Task to complete
Your reply should consist only of the lines from the one holding "RFID2 pin SS: 2 -> 9" to the last line of the data below, written out exactly and without pictures.

Input records
☆ ☆ ☆

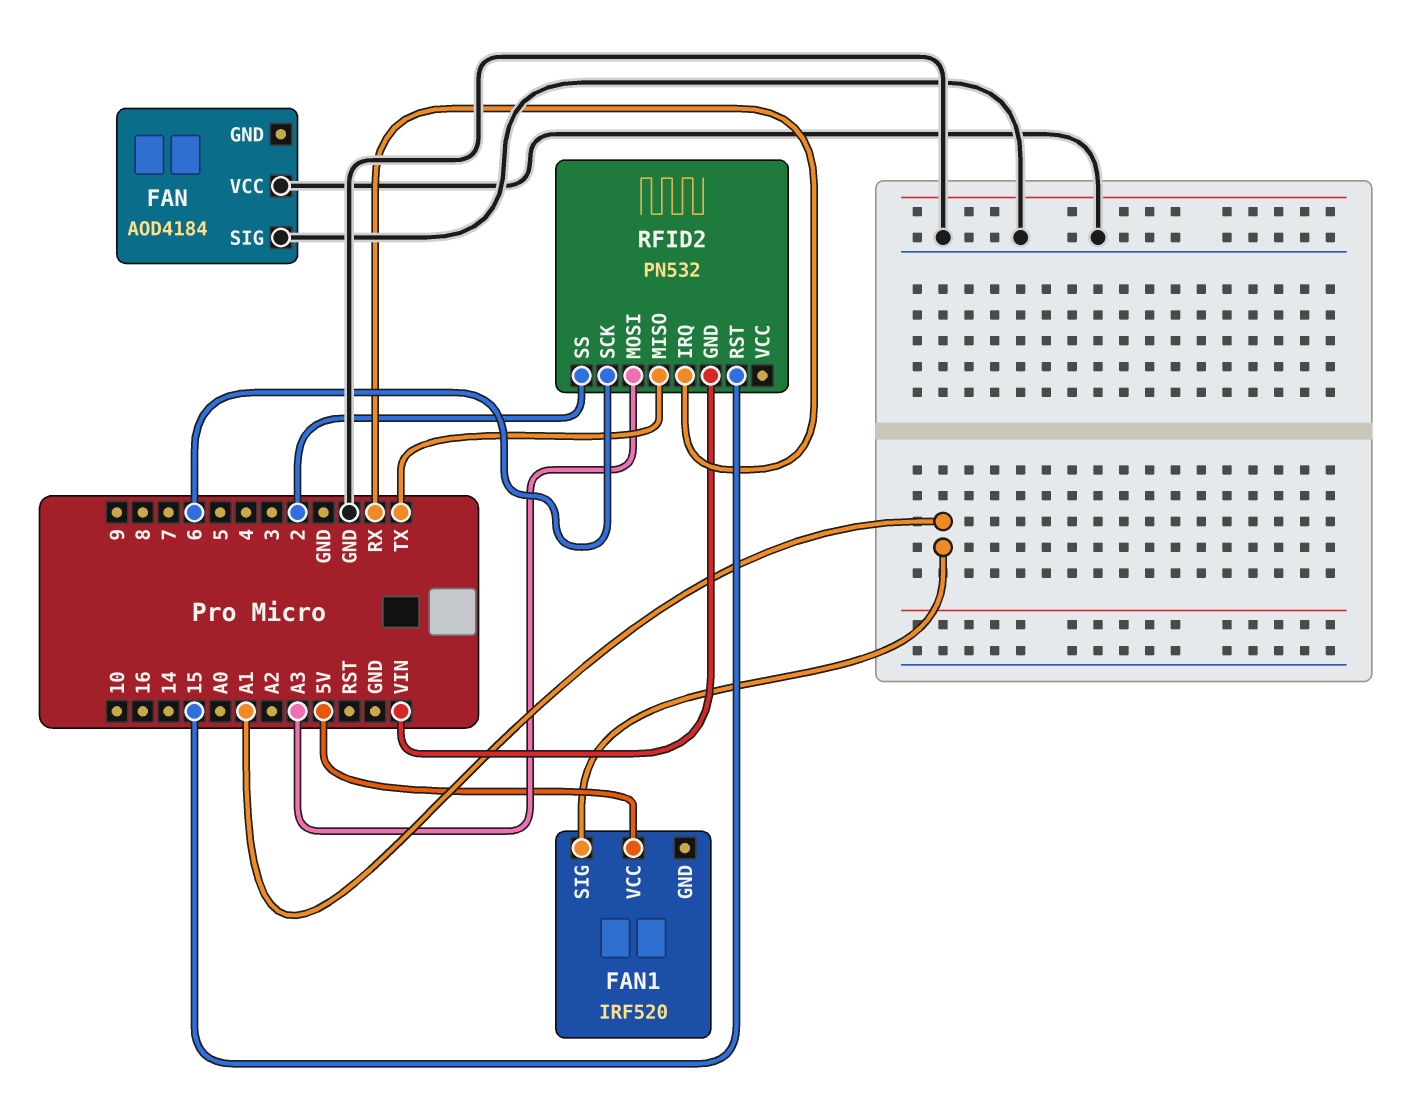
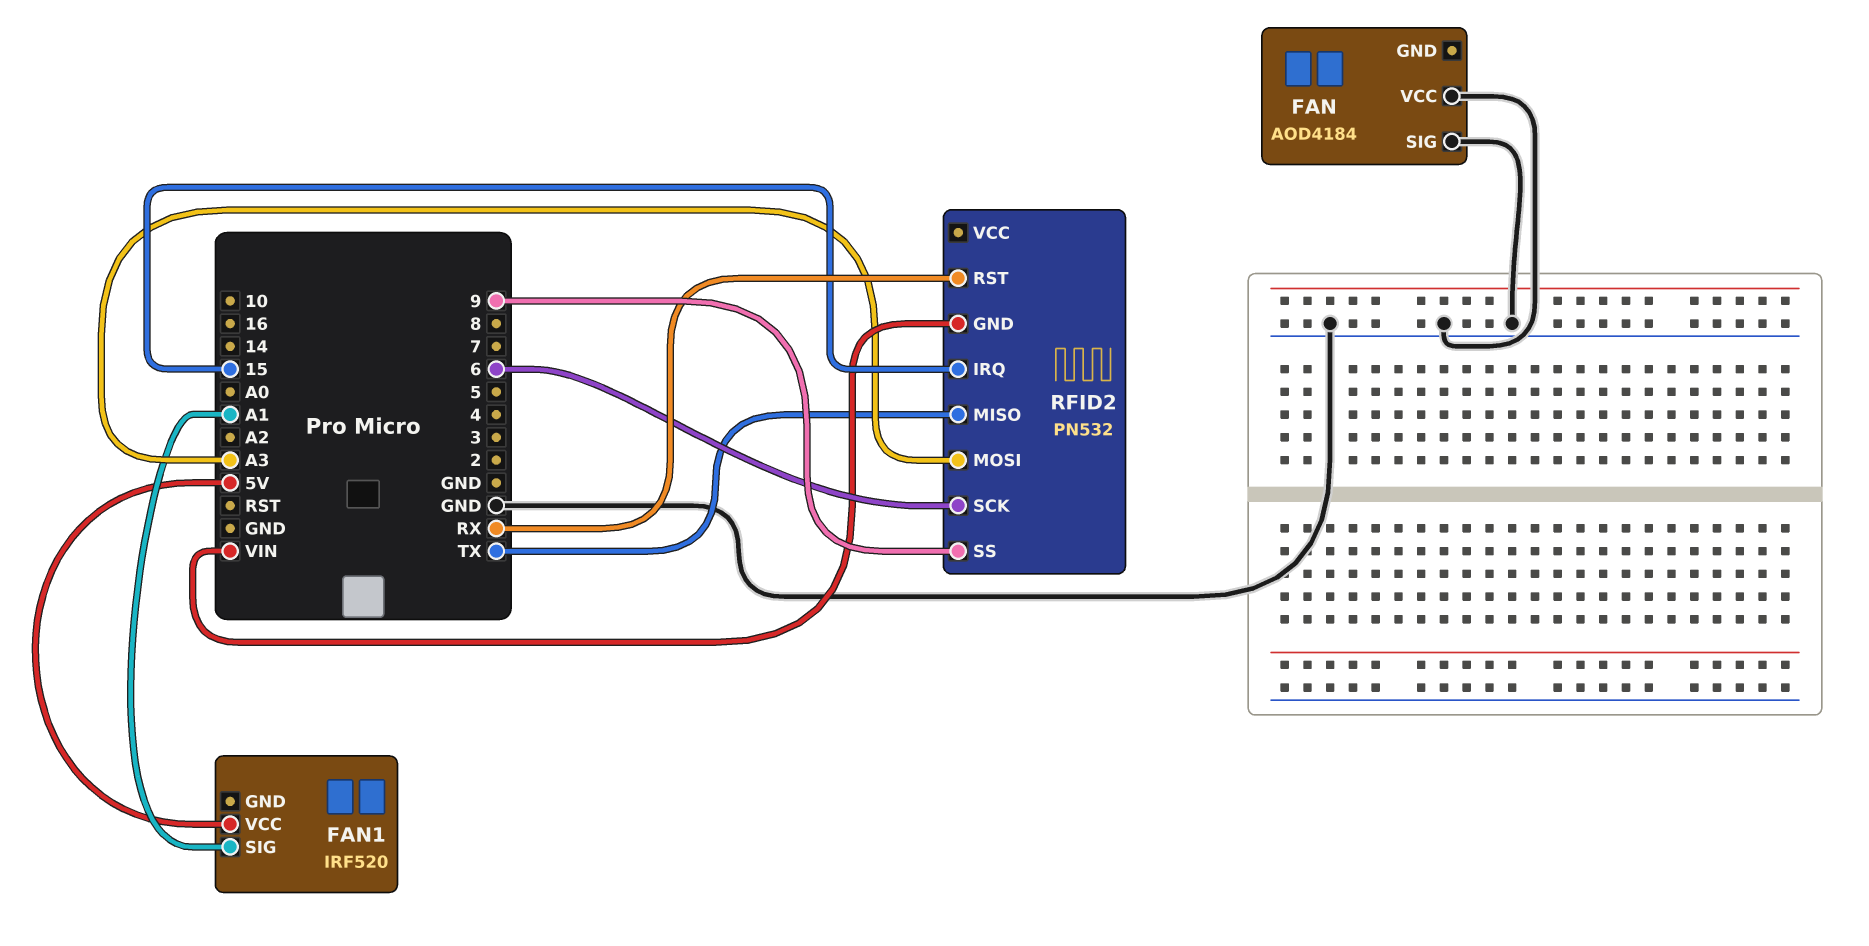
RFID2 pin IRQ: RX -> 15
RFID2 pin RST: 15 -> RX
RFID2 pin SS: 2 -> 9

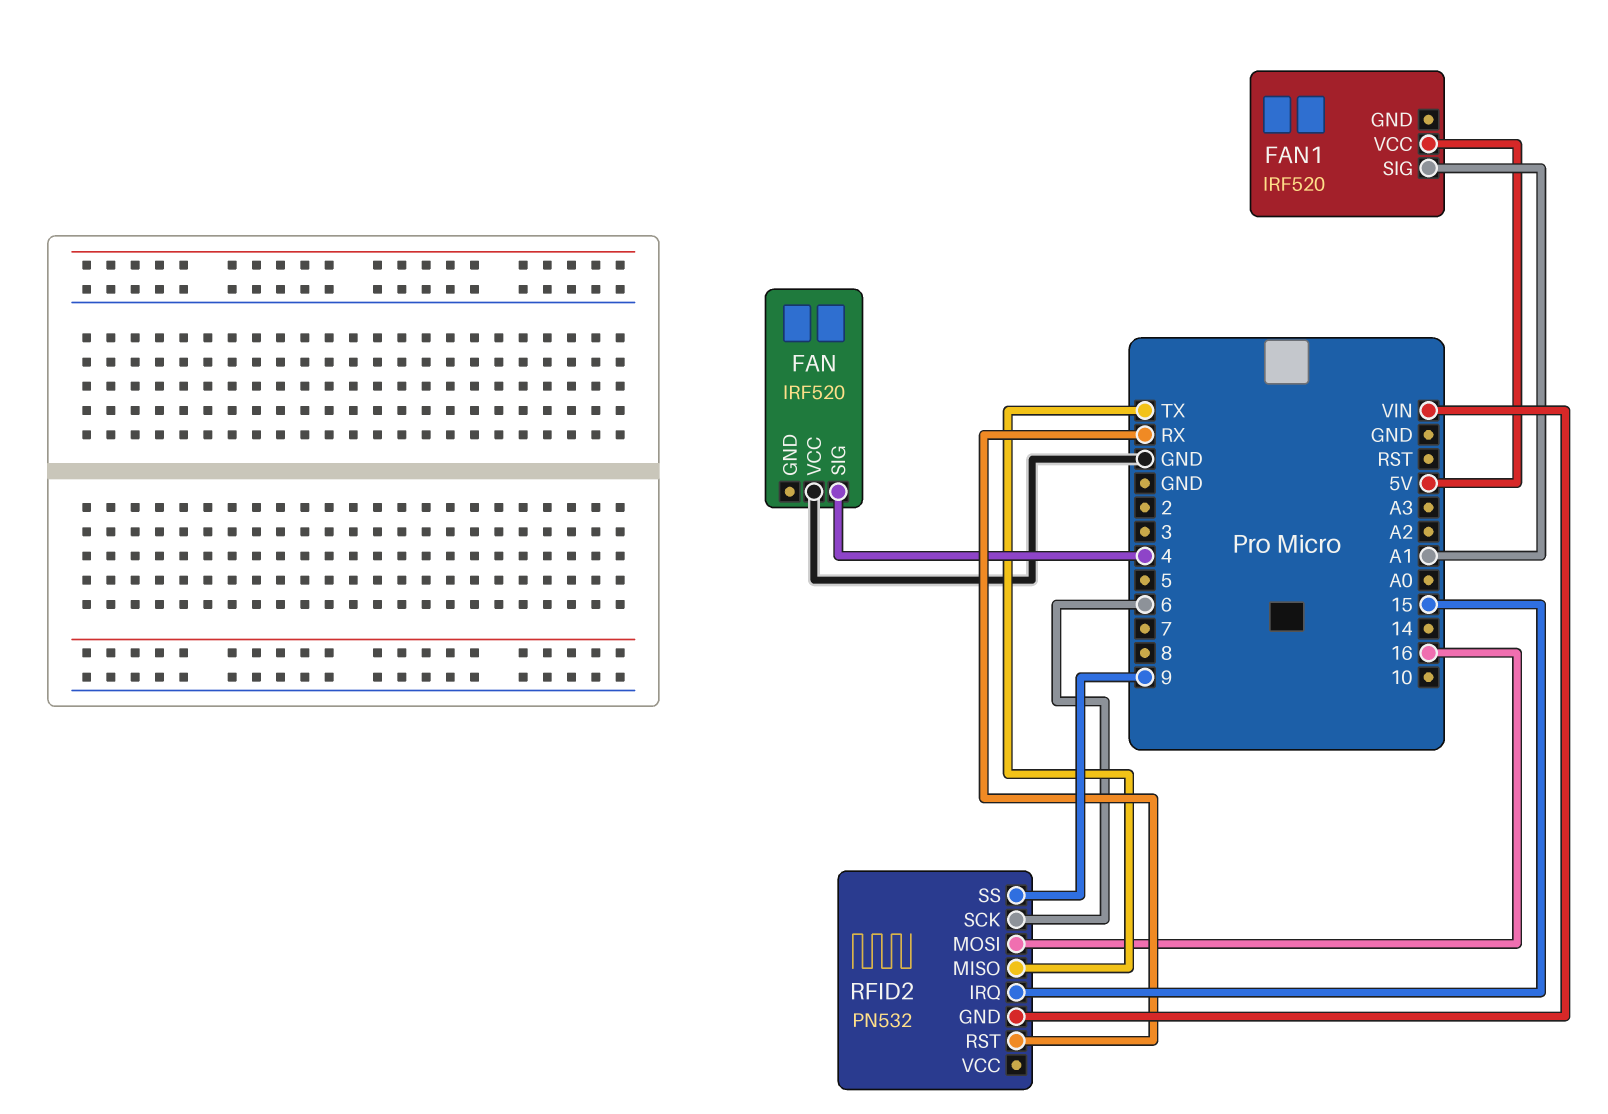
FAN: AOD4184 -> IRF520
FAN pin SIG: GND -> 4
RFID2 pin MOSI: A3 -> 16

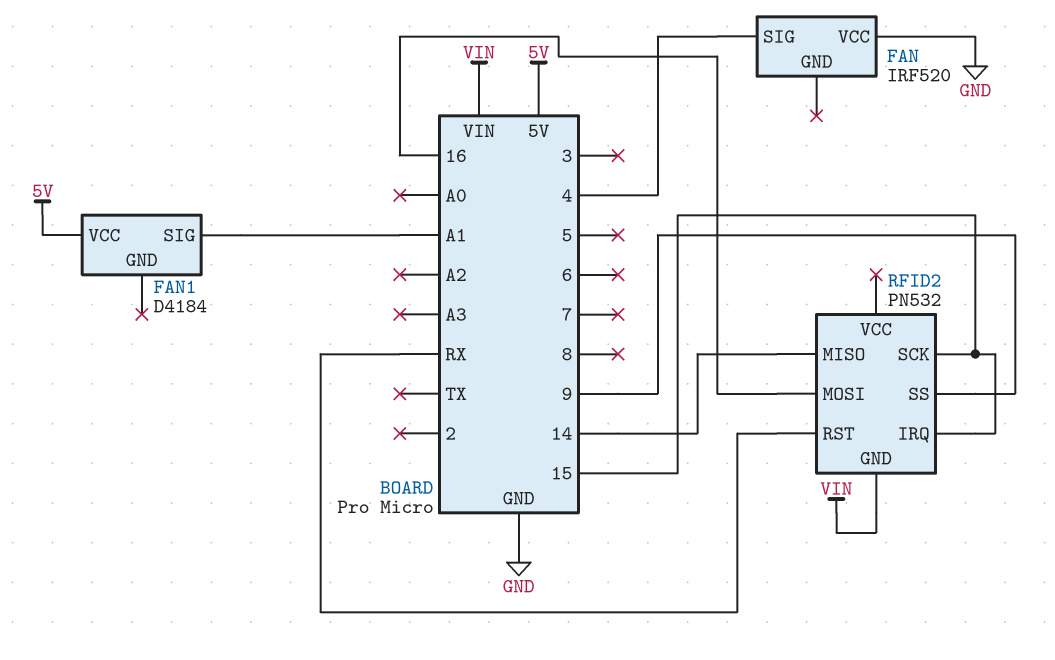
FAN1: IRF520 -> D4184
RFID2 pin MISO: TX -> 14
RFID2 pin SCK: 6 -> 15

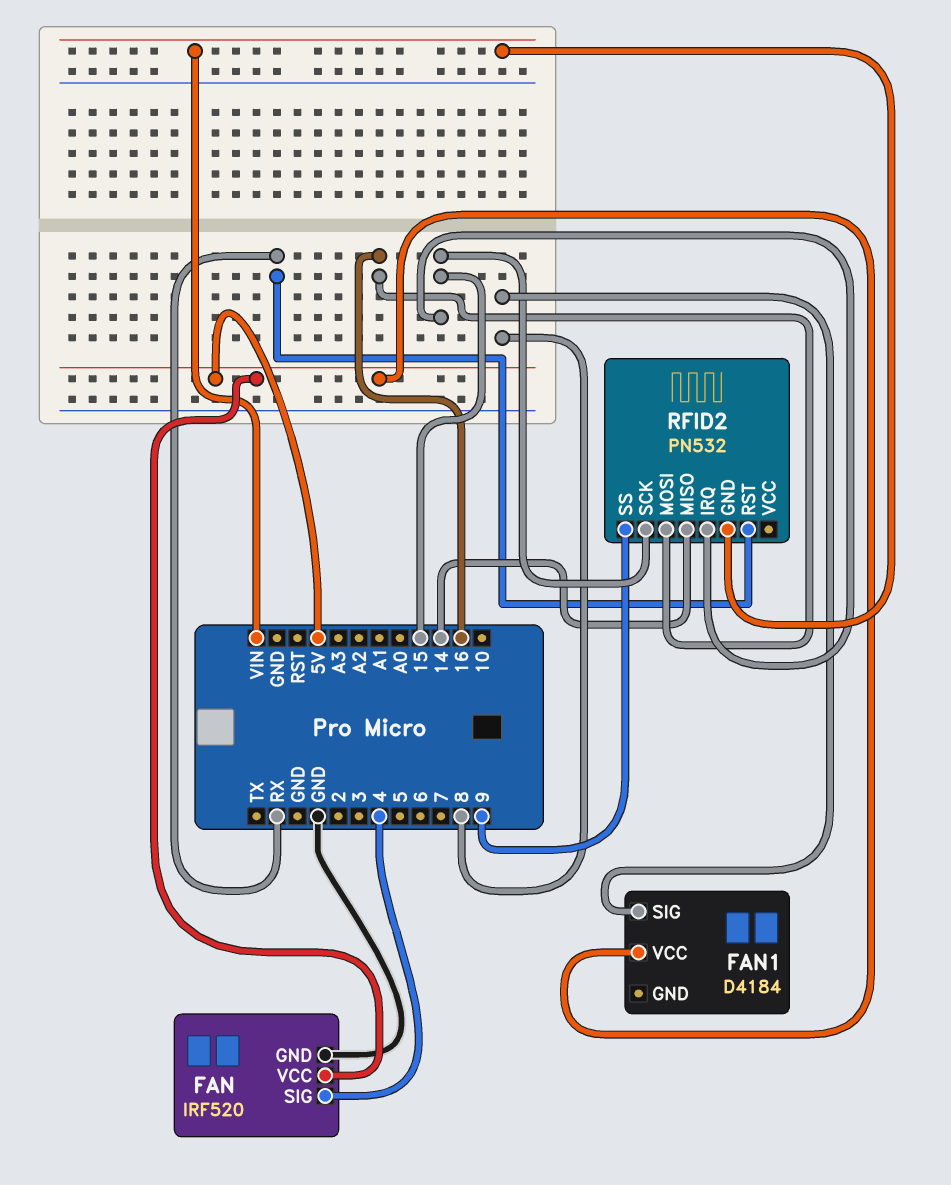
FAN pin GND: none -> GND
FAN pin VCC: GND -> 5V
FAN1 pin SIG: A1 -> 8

☆ ☆ ☆

Solution to the exercise
RFID2 pin SS: 2 -> 9

FAN: AOD4184 -> IRF520
FAN pin SIG: GND -> 4
RFID2 pin MOSI: A3 -> 16

FAN1: IRF520 -> D4184
RFID2 pin MISO: TX -> 14
RFID2 pin SCK: 6 -> 15

FAN pin GND: none -> GND
FAN pin VCC: GND -> 5V
FAN1 pin SIG: A1 -> 8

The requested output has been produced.